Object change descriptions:
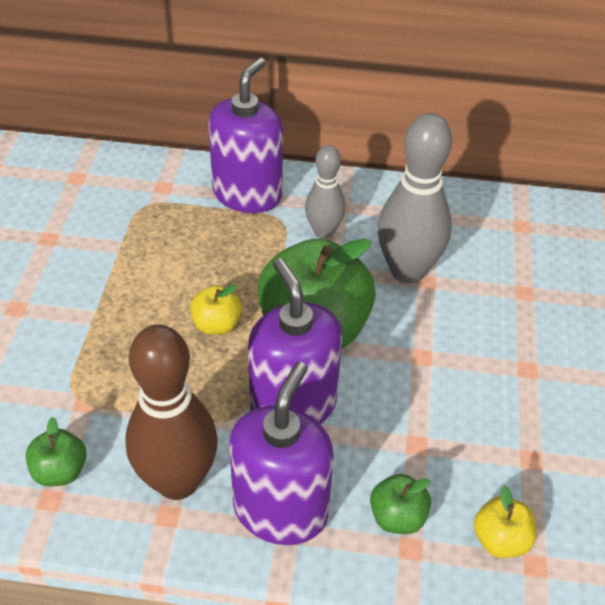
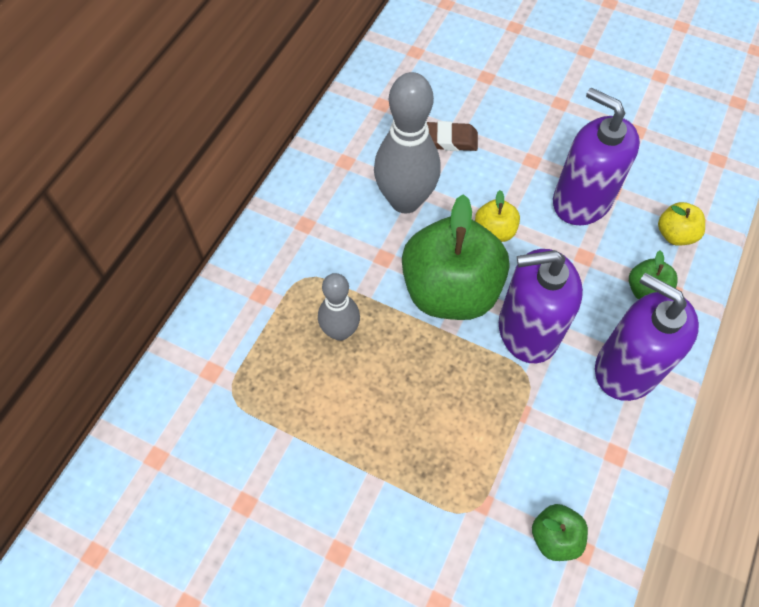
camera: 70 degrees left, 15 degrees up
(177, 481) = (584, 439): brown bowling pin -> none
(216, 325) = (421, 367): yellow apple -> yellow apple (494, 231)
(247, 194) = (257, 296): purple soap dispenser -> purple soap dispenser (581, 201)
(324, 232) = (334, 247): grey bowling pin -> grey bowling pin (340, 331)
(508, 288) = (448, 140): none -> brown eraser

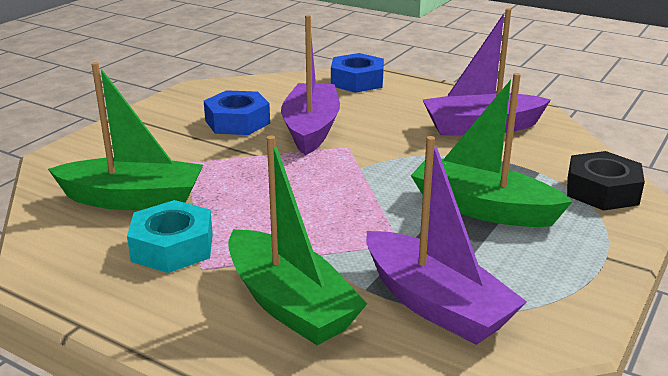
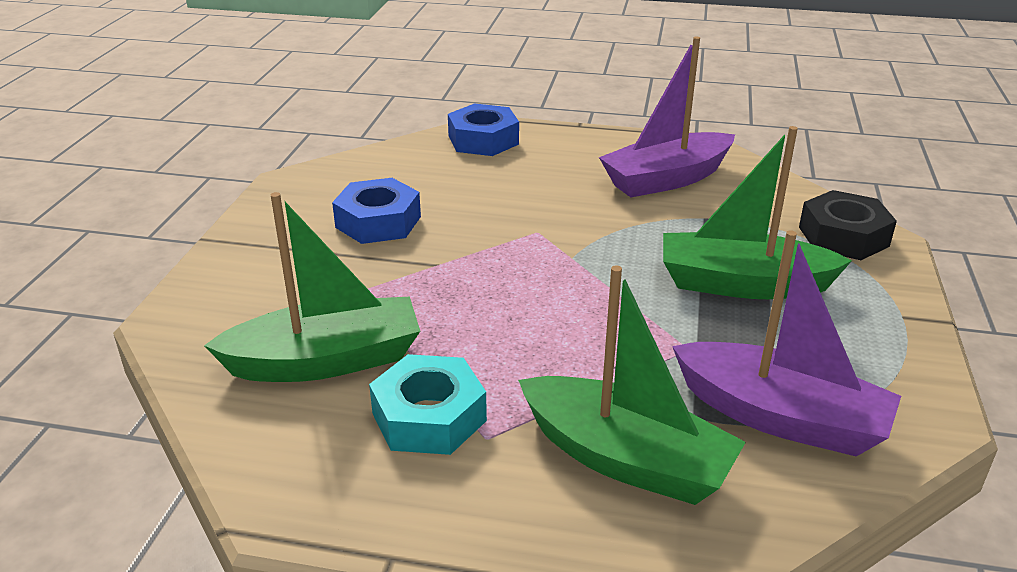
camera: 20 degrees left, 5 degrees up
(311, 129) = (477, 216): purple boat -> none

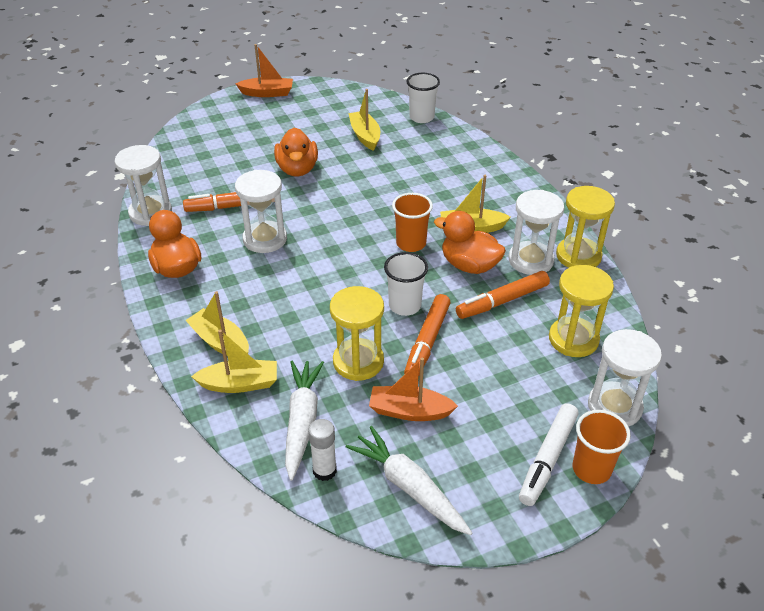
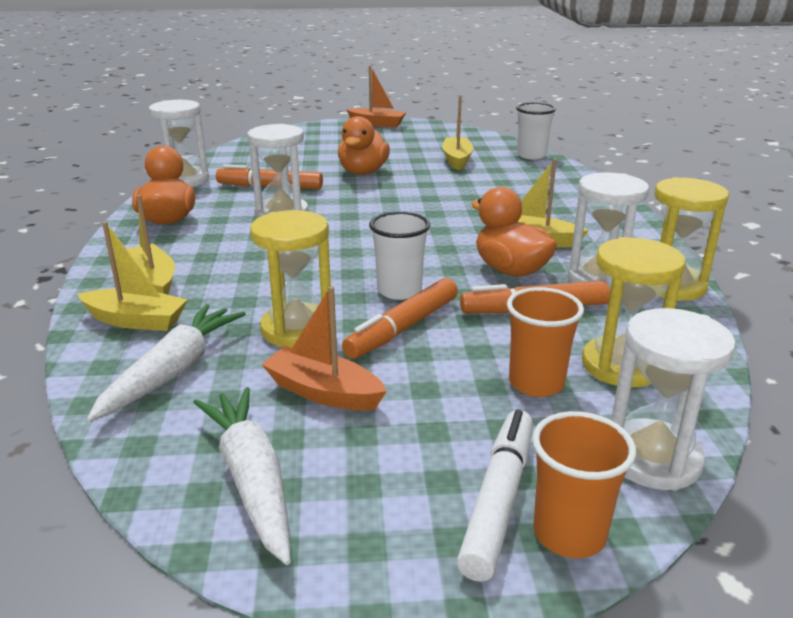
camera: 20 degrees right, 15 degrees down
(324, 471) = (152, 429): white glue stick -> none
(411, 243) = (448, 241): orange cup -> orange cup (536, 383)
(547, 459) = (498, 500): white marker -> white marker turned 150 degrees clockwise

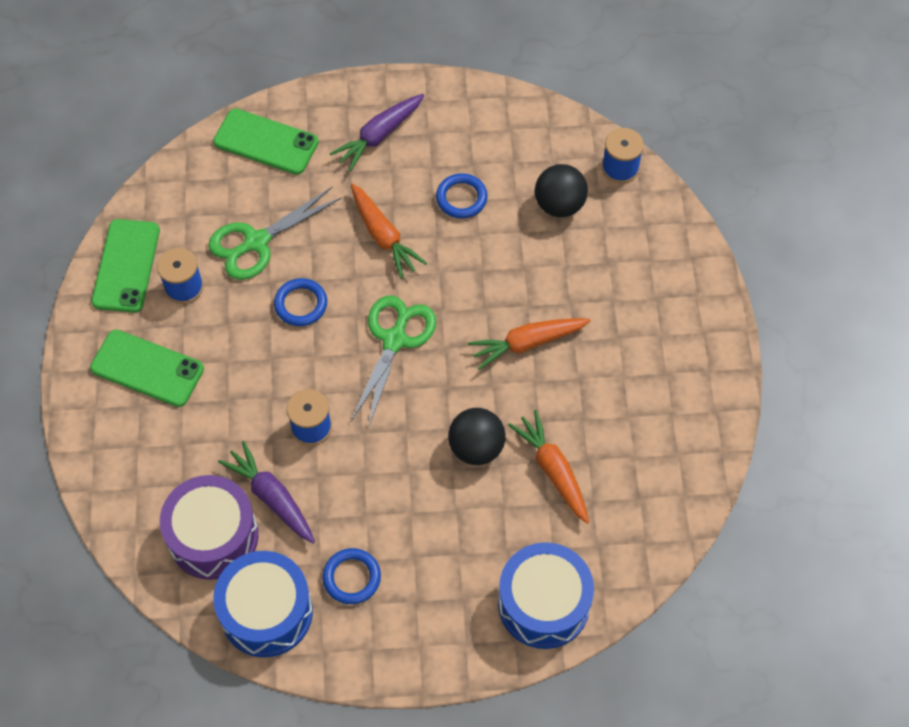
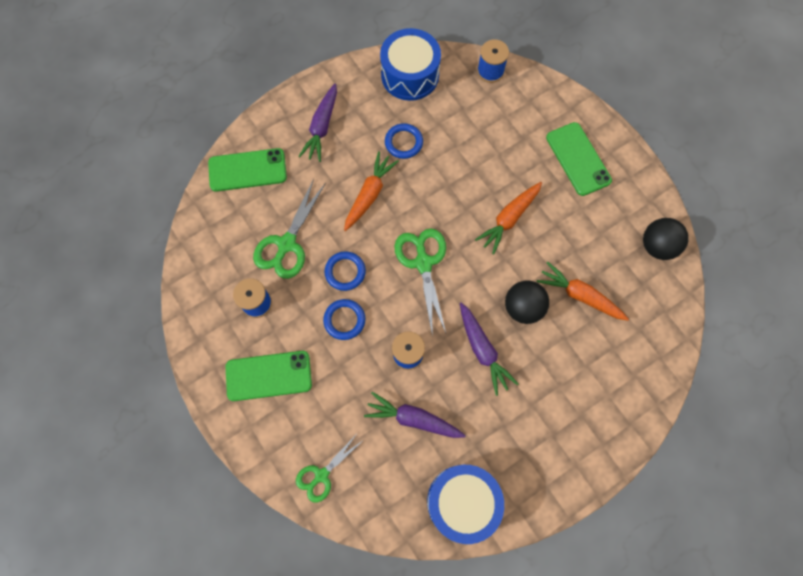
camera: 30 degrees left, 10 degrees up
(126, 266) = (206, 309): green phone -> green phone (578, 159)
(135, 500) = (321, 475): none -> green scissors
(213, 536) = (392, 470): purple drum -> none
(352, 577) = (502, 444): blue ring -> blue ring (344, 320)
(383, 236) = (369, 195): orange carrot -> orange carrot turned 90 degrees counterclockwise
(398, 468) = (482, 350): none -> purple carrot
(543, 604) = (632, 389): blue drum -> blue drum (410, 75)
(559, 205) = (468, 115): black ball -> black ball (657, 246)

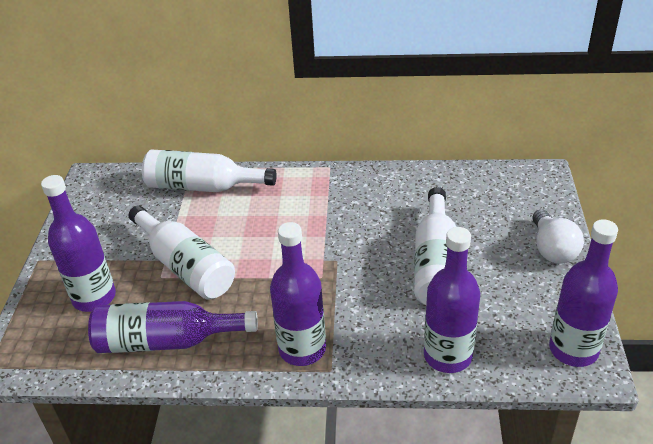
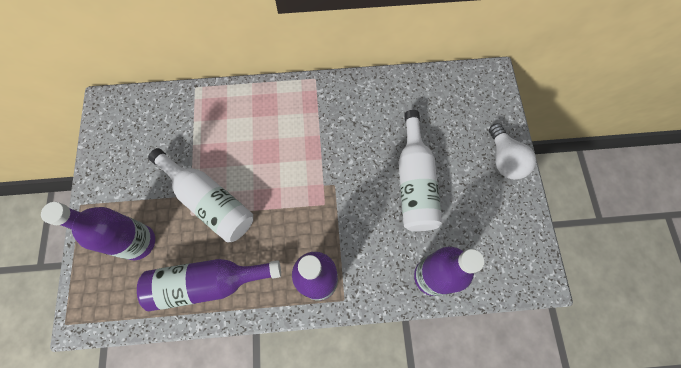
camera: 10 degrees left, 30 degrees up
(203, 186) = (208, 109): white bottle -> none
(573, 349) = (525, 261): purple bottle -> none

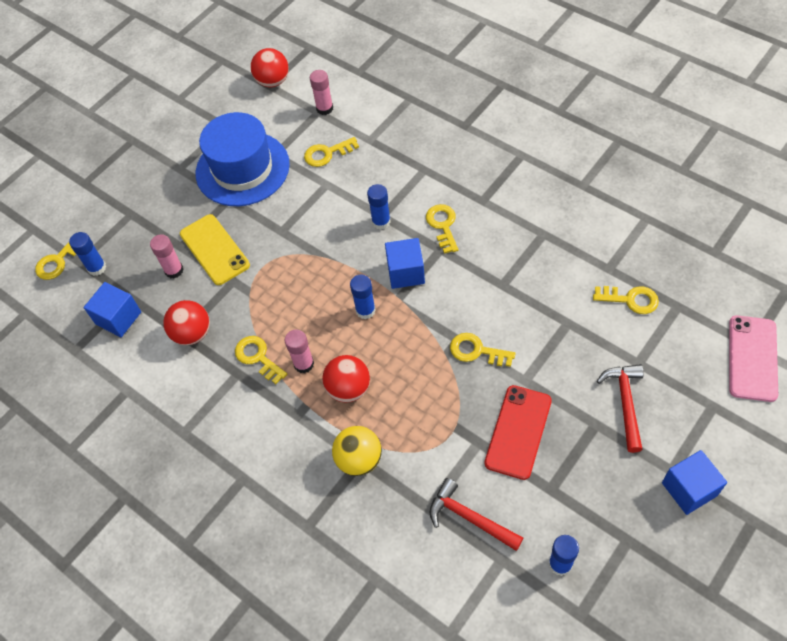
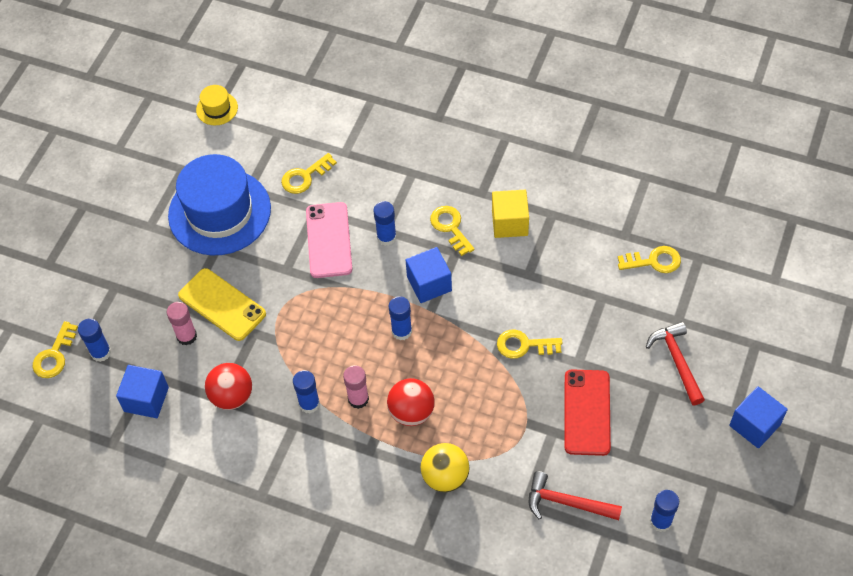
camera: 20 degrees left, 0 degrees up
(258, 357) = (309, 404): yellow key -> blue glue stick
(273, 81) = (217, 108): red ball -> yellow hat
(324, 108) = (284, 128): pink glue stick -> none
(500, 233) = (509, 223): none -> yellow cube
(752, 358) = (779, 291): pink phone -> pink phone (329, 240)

Instructions to follow
Restate each line of the records exactly; pictures do not belong in the copy.

Task answer
camera: 70 degrees left, 15 degrees up
(177, 481) = (584, 439): brown bowling pin -> none
(216, 325) = (421, 367): yellow apple -> yellow apple (494, 231)
(247, 194) = (257, 296): purple soap dispenser -> purple soap dispenser (581, 201)
(324, 232) = (334, 247): grey bowling pin -> grey bowling pin (340, 331)
(508, 288) = (448, 140): none -> brown eraser

camera: 20 degrees left, 5 degrees up
(311, 129) = (477, 216): purple boat -> none

camera: 20 degrees right, 15 degrees down
(324, 471) = (152, 429): white glue stick -> none
(411, 243) = (448, 241): orange cup -> orange cup (536, 383)
(547, 459) = (498, 500): white marker -> white marker turned 150 degrees clockwise

camera: 30 degrees left, 10 degrees up
(126, 266) = (206, 309): green phone -> green phone (578, 159)
(135, 500) = (321, 475): none -> green scissors
(213, 536) = (392, 470): purple drum -> none
(352, 577) = (502, 444): blue ring -> blue ring (344, 320)
(383, 236) = (369, 195): orange carrot -> orange carrot turned 90 degrees counterclockwise
(398, 468) = (482, 350): none -> purple carrot
(543, 604) = (632, 389): blue drum -> blue drum (410, 75)
(559, 205) = (468, 115): black ball -> black ball (657, 246)

camera: 10 degrees left, 30 degrees up
(203, 186) = (208, 109): white bottle -> none
(573, 349) = (525, 261): purple bottle -> none

camera: 20 degrees left, 0 degrees up
(258, 357) = (309, 404): yellow key -> blue glue stick
(273, 81) = (217, 108): red ball -> yellow hat
(324, 108) = (284, 128): pink glue stick -> none
(500, 233) = (509, 223): none -> yellow cube
(752, 358) = (779, 291): pink phone -> pink phone (329, 240)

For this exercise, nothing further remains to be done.